#### [EXERCISE GOAL]
Every entry that follows should be repeated exactly; drop the images.

#### [DATA EXTRACT]
○ ○ ○ ○ ○
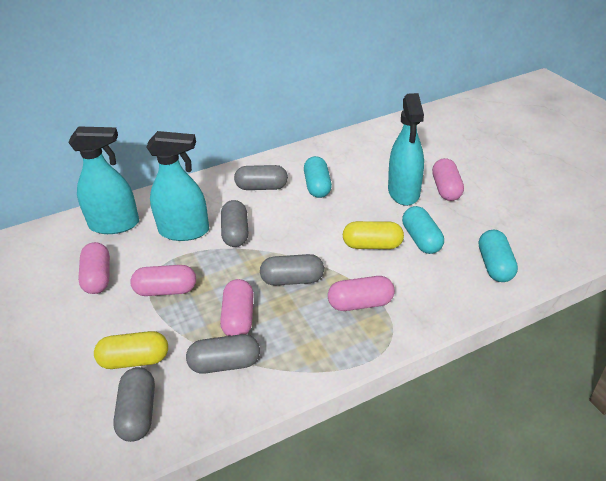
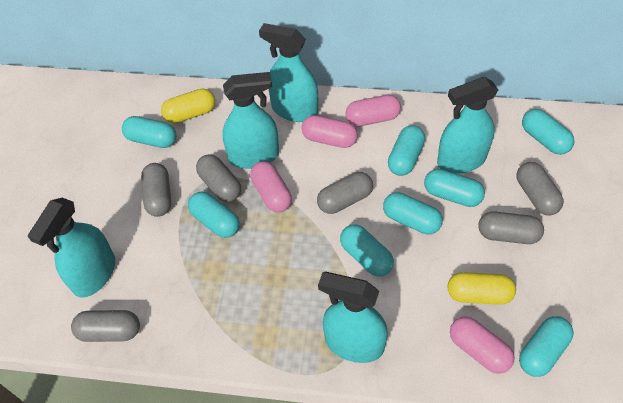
grey capsule: 5 -> 6
pink capsule: 5 -> 4
turquoise capsule: 3 -> 8
turquoise spray bottle: 3 -> 5

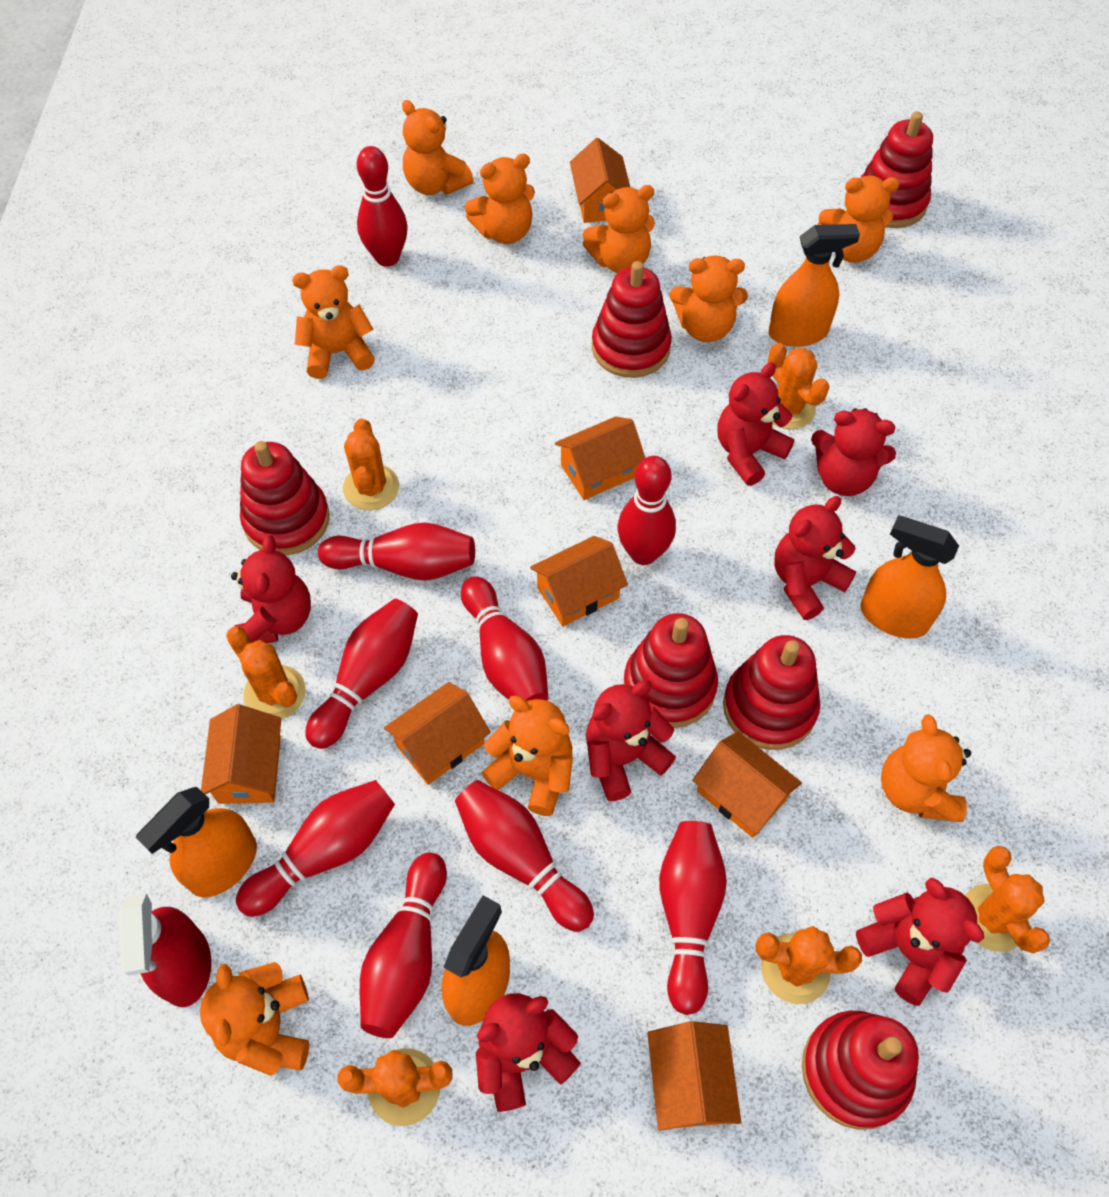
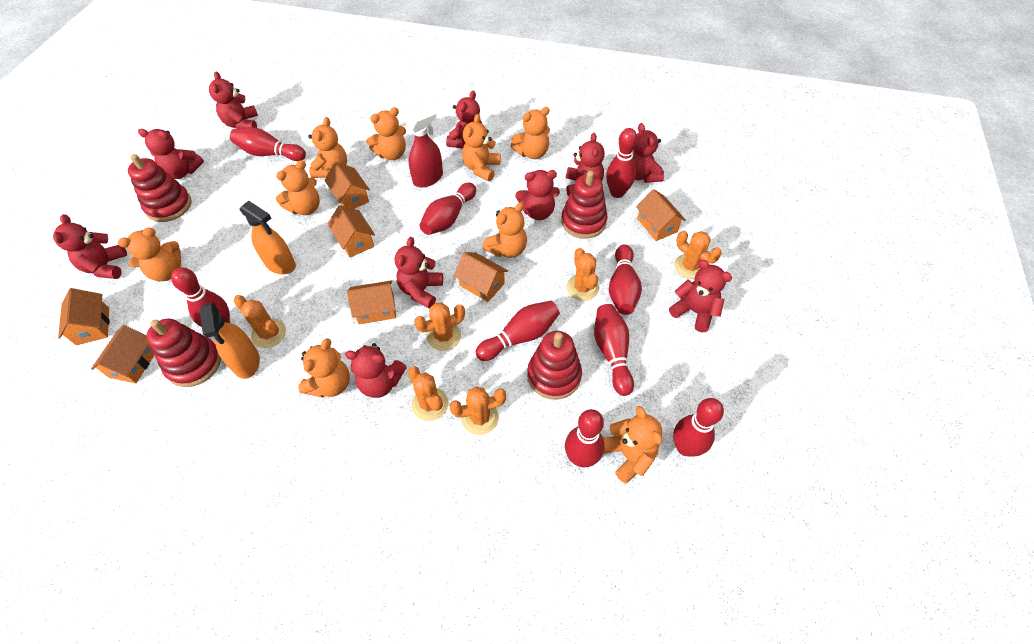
orange spray bottle: 4 -> 2
red stacking toy: 6 -> 4
red teddy bear: 7 -> 10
○ ○ ○ ○ ○
#### [EXERCISE ANSWER]
grey capsule: 5 -> 6
pink capsule: 5 -> 4
turquoise capsule: 3 -> 8
turquoise spray bottle: 3 -> 5

orange spray bottle: 4 -> 2
red stacking toy: 6 -> 4
red teddy bear: 7 -> 10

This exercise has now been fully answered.